* PROBLEM STATEMENT
Looking through the records that follow, determine how many lines contain "AUDIO" and reply with that number alone.

* DATA RECORDS
[Start of section]
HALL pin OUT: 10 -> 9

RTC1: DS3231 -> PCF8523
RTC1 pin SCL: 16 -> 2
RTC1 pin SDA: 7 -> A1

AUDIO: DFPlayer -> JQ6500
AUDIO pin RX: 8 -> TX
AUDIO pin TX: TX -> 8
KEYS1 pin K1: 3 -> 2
[End of section]
[Start of section]
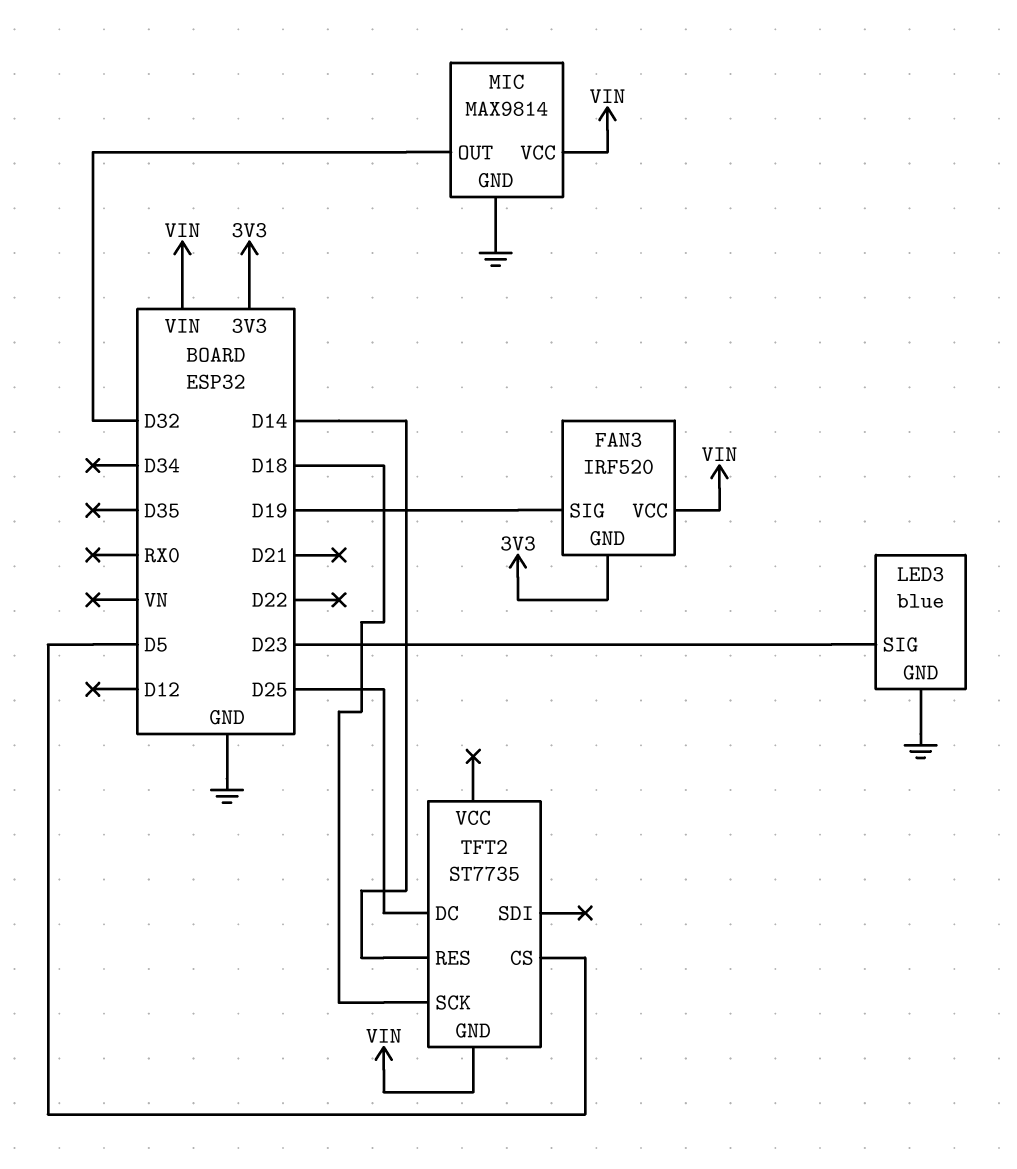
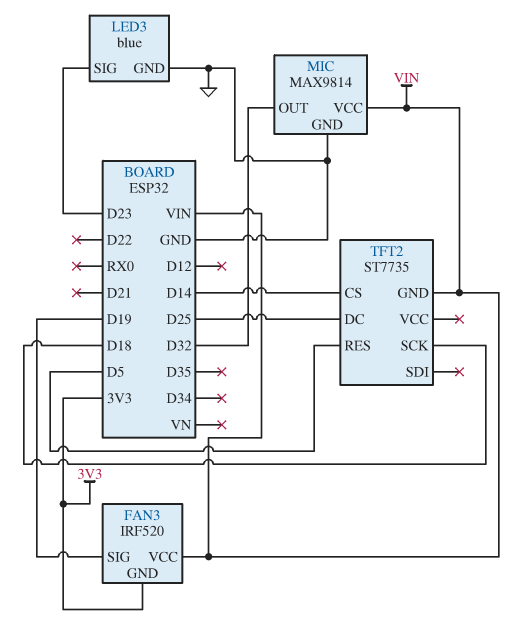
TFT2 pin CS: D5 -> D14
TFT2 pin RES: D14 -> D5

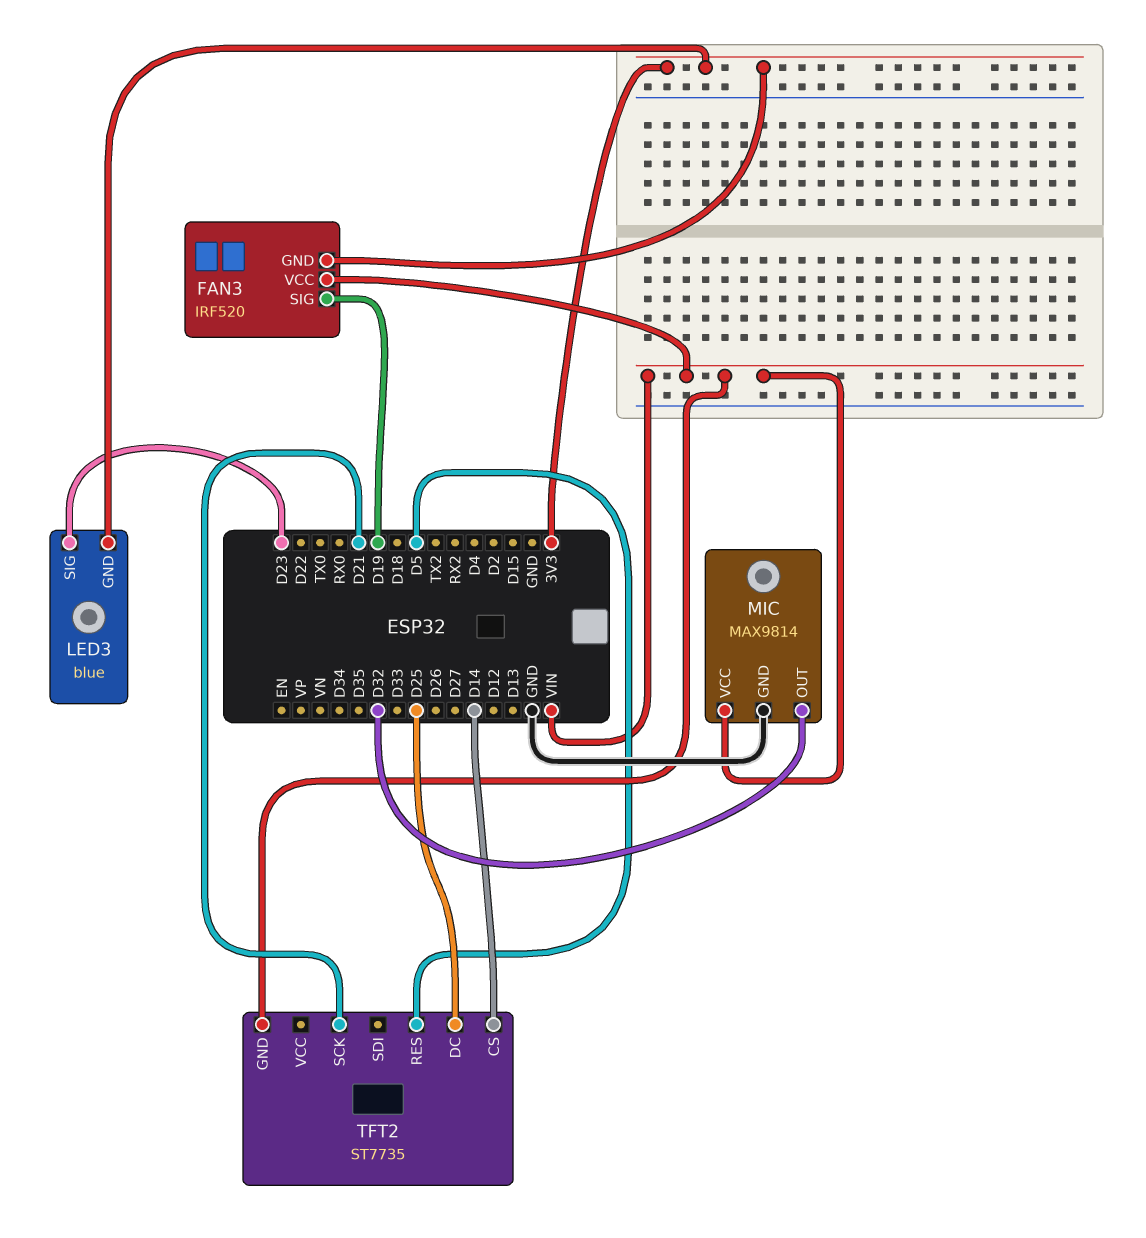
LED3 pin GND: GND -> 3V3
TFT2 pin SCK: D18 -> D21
[End of section]
* WRITTEN ANSWER
3